[Data extracted from a collection]
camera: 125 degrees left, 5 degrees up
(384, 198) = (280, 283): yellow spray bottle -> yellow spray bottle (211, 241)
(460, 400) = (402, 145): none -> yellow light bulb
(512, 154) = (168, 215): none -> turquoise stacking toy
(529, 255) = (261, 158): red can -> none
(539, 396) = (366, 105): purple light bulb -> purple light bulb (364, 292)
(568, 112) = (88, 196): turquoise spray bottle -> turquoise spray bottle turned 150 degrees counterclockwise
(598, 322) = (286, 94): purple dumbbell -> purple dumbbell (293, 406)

**TASK BRIEF:** All lines above should be output verbatim.

**EXERCISE RESPONSE:**
camera: 125 degrees left, 5 degrees up
(384, 198) = (280, 283): yellow spray bottle -> yellow spray bottle (211, 241)
(460, 400) = (402, 145): none -> yellow light bulb
(512, 154) = (168, 215): none -> turquoise stacking toy
(529, 255) = (261, 158): red can -> none
(539, 396) = (366, 105): purple light bulb -> purple light bulb (364, 292)
(568, 112) = (88, 196): turquoise spray bottle -> turquoise spray bottle turned 150 degrees counterclockwise
(598, 322) = (286, 94): purple dumbbell -> purple dumbbell (293, 406)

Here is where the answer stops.